— What you should do —
Produce a verbatim copy of the records, and keep the images out of it.

— Dataset excerpts —
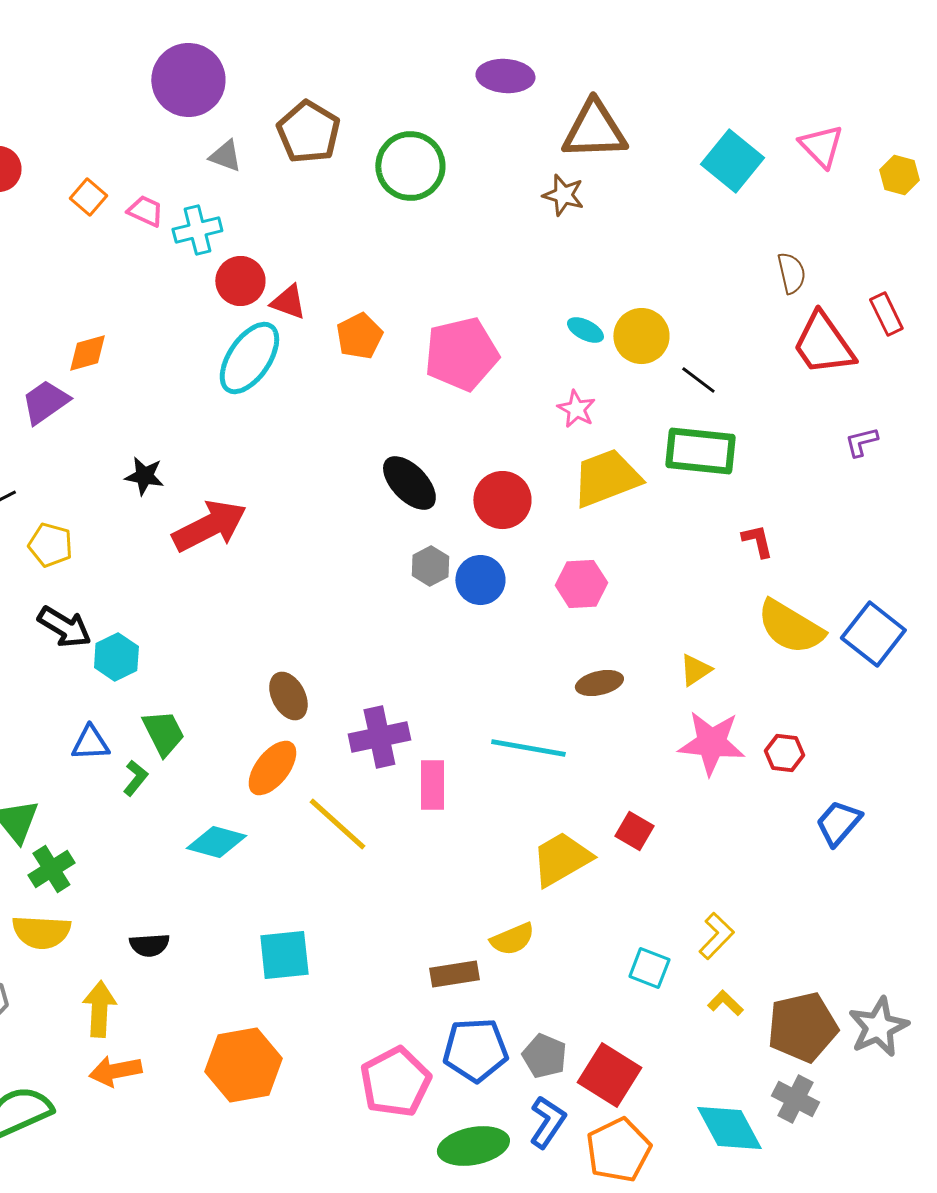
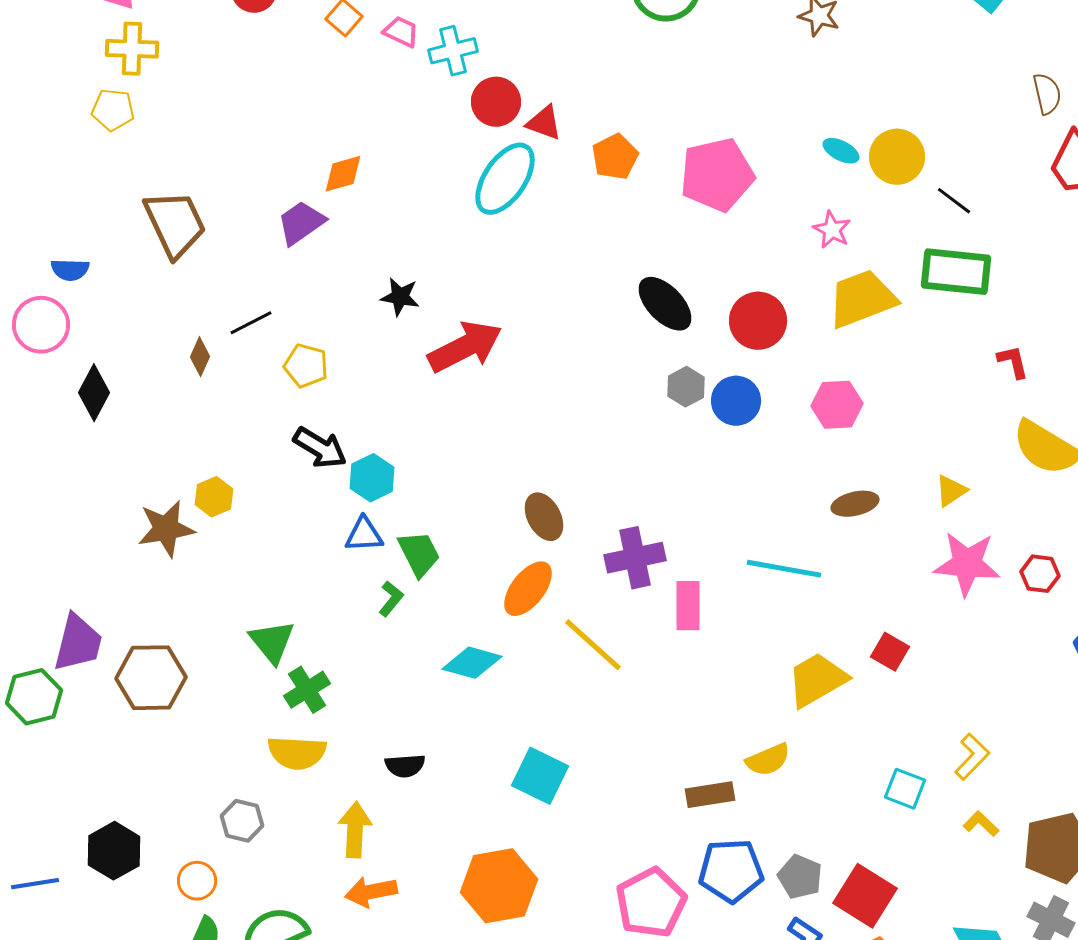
blue triangle: (90, 743) -> (364, 535), moved
cyan square: (284, 955) -> (540, 776), turned 32

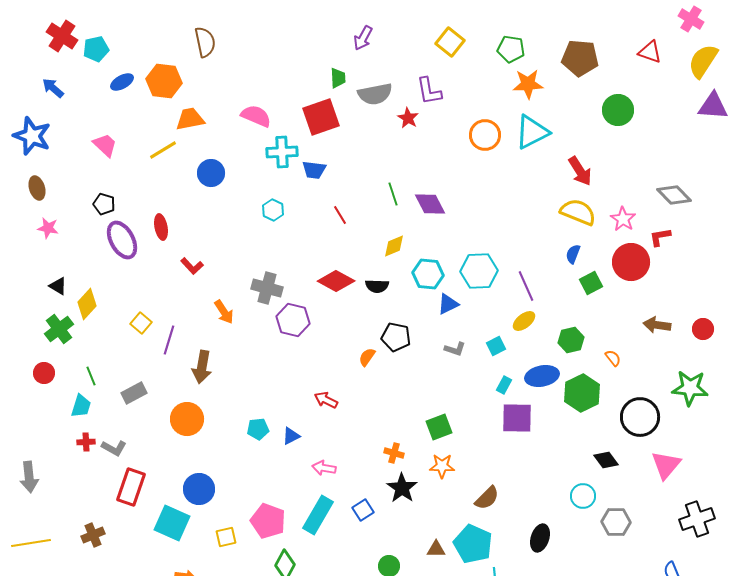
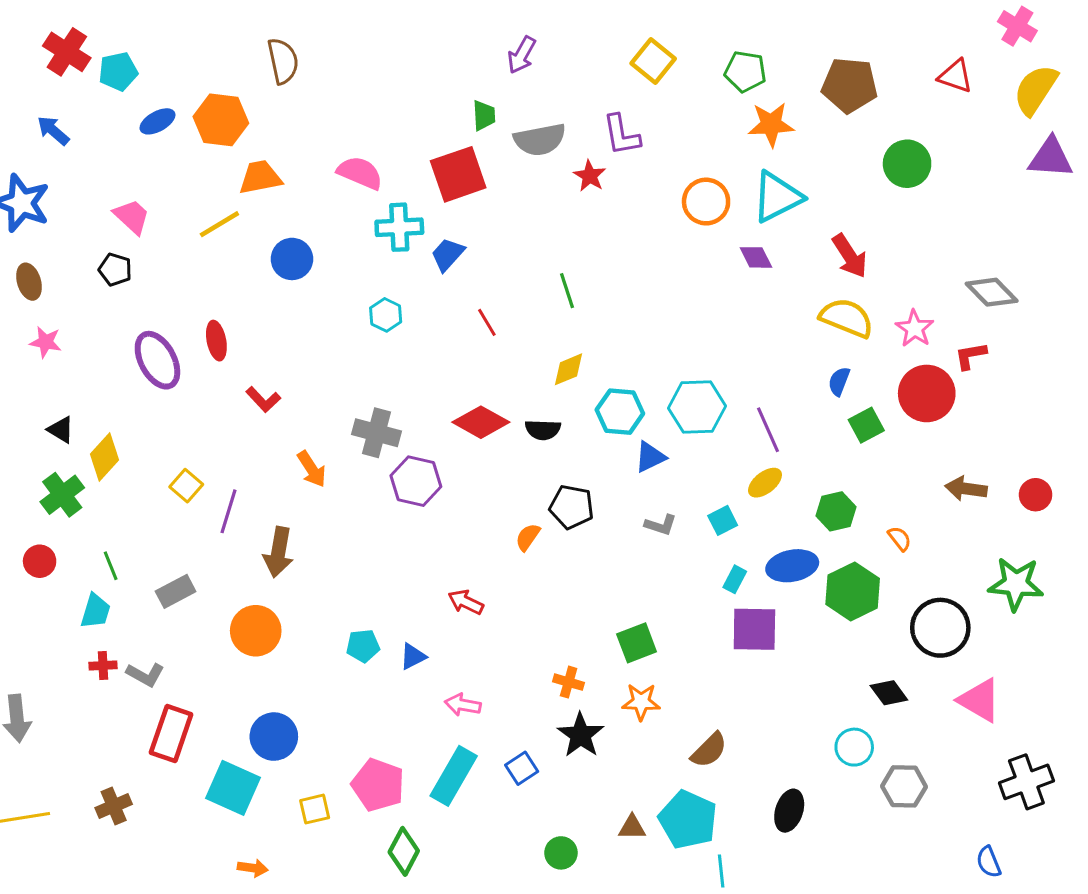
blue trapezoid: (314, 170) -> (448, 254), turned 125
black pentagon: (104, 204) -> (115, 270), moved
purple diamond: (430, 204) -> (756, 257), moved, size x0.7
pink triangle: (666, 465) -> (980, 700), turned -40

— Exercise answer —
blue triangle: (90, 743) -> (364, 535), moved
cyan square: (284, 955) -> (540, 776), turned 32

blue trapezoid: (314, 170) -> (448, 254), turned 125
black pentagon: (104, 204) -> (115, 270), moved
purple diamond: (430, 204) -> (756, 257), moved, size x0.7
pink triangle: (666, 465) -> (980, 700), turned -40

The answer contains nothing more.